** Opening EXERCISE INPUTS block **

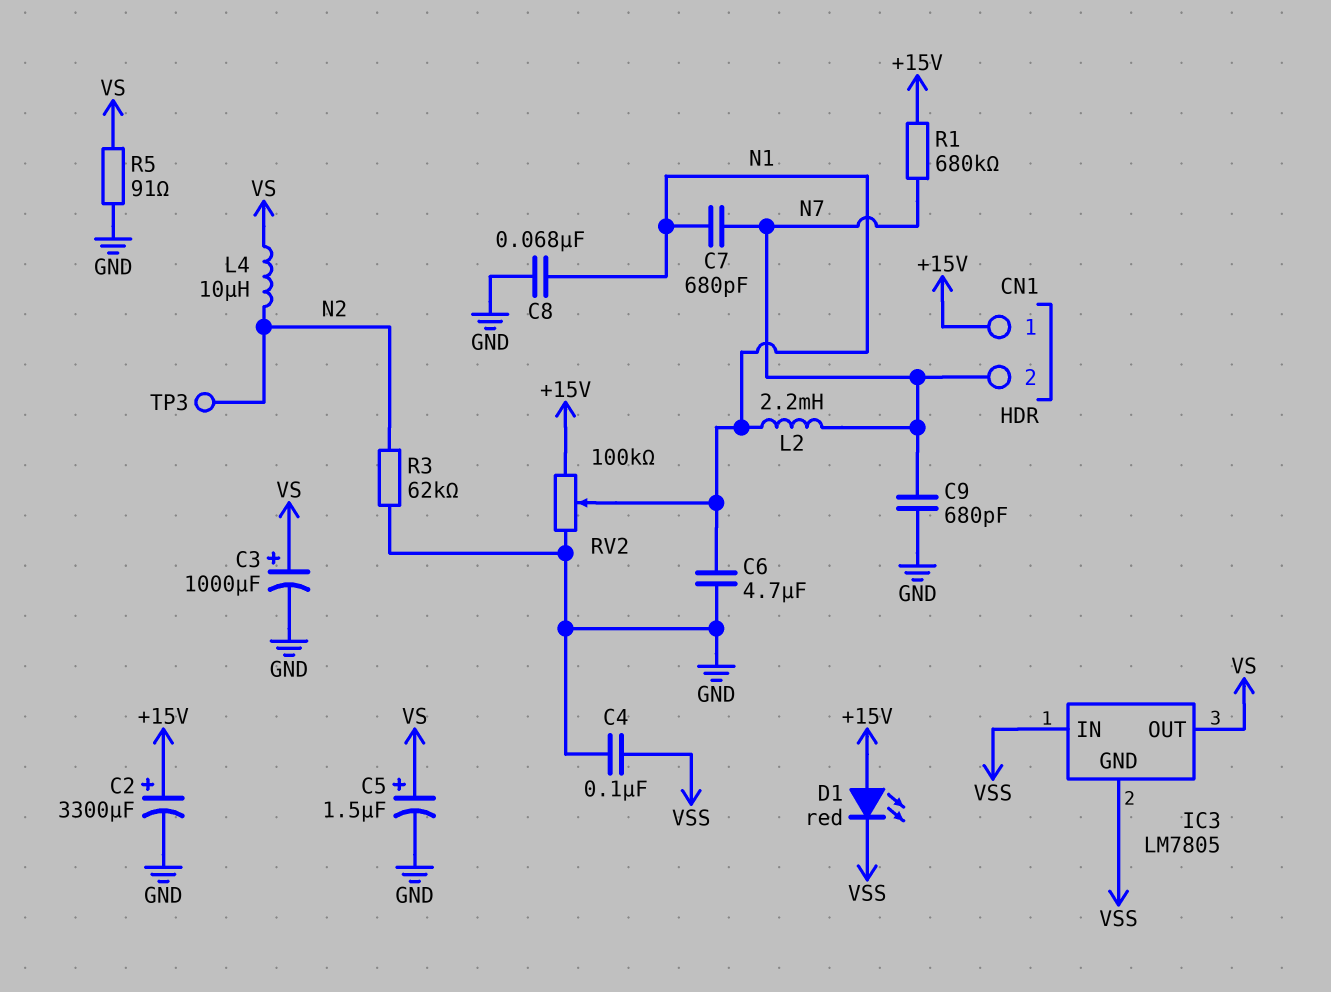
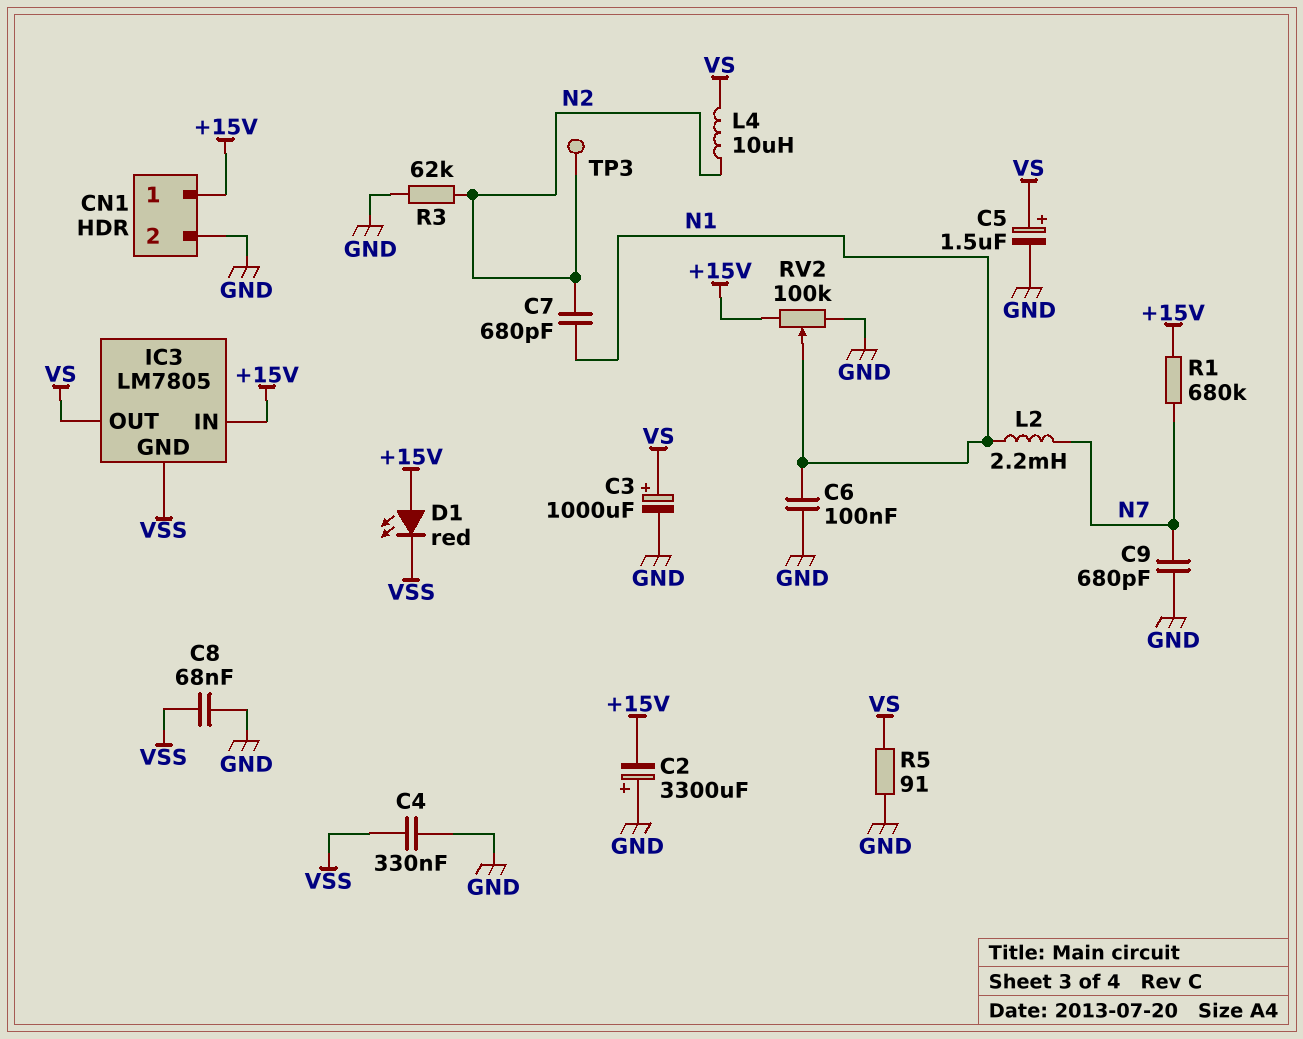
C2: 3300uF (plus +15V, minus GND) -> 3300uF (plus GND, minus +15V)
C4: 100nF (GND, VSS) -> 330nF (GND, VSS)
C6: 4.7uF (GND, N1) -> 100nF (GND, N1)
C7: 680pF (N1, N7) -> 680pF (N1, N2)
C8: 68nF (GND, N1) -> 68nF (GND, VSS)
CN1 pin 2: N7 -> GND
IC3 pin IN: VSS -> +15V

** Closing EXERCISE INPUTS block **

◆ **EXERCISE BRIEF**: The expected answer is a word-for-word copy of every line from the one that contains "C6: 4.7uF (GND, N1) -> 100nF (GND, N1)" through the final line of the material.

◆ **RESPONSE TO THE EXERCISE**:
C6: 4.7uF (GND, N1) -> 100nF (GND, N1)
C7: 680pF (N1, N7) -> 680pF (N1, N2)
C8: 68nF (GND, N1) -> 68nF (GND, VSS)
CN1 pin 2: N7 -> GND
IC3 pin IN: VSS -> +15V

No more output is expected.